- [Problem statement]: Skip the pictures and restate, word for word, the lines from the one containing "white domino: 3 -> 2" to the end of the data below.

- [Records supplied]:
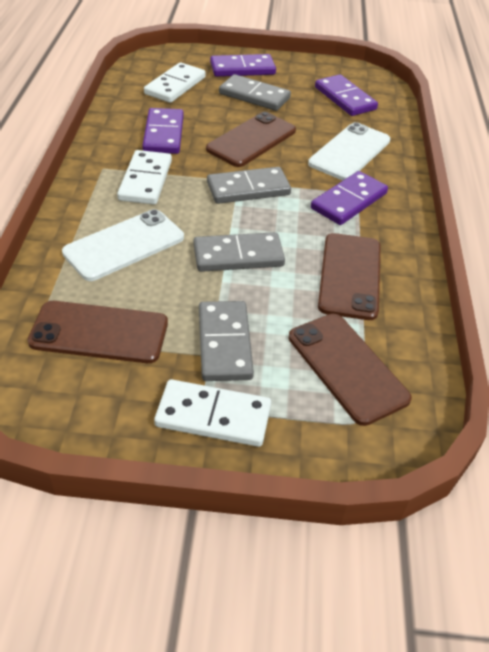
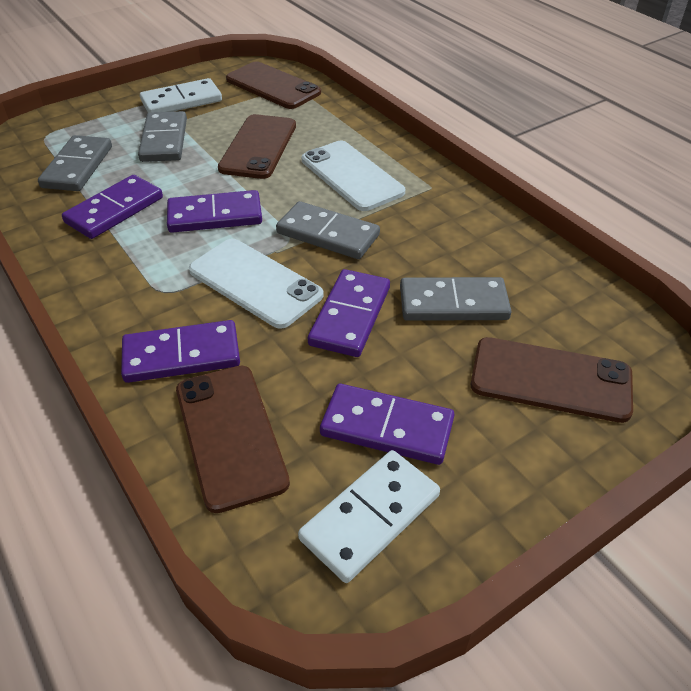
purple domino: 4 -> 5
white domino: 3 -> 2

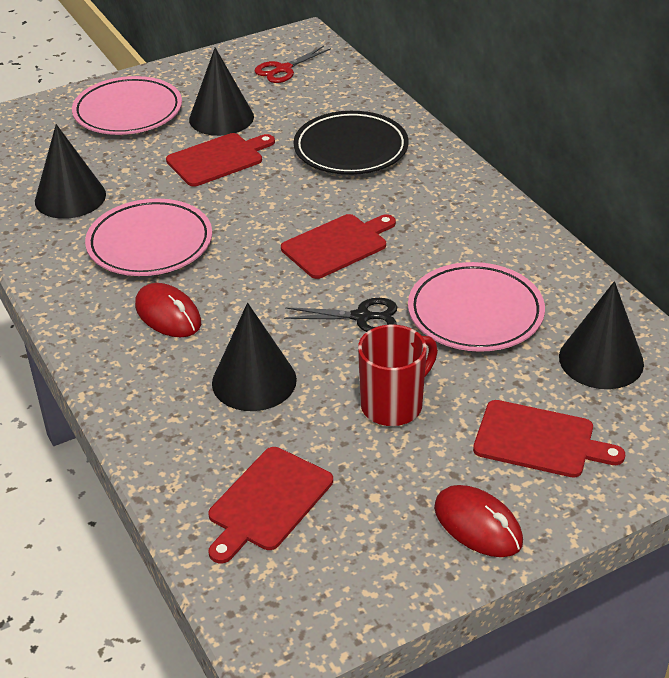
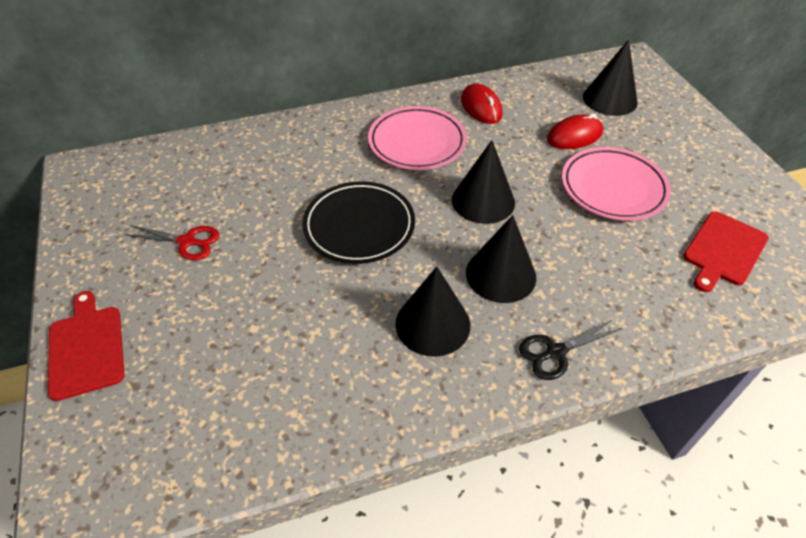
pink plate: 3 -> 2
red cutting board: 4 -> 2
red mug: 1 -> 0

- [Exercise response]:
white domino: 3 -> 2

pink plate: 3 -> 2
red cutting board: 4 -> 2
red mug: 1 -> 0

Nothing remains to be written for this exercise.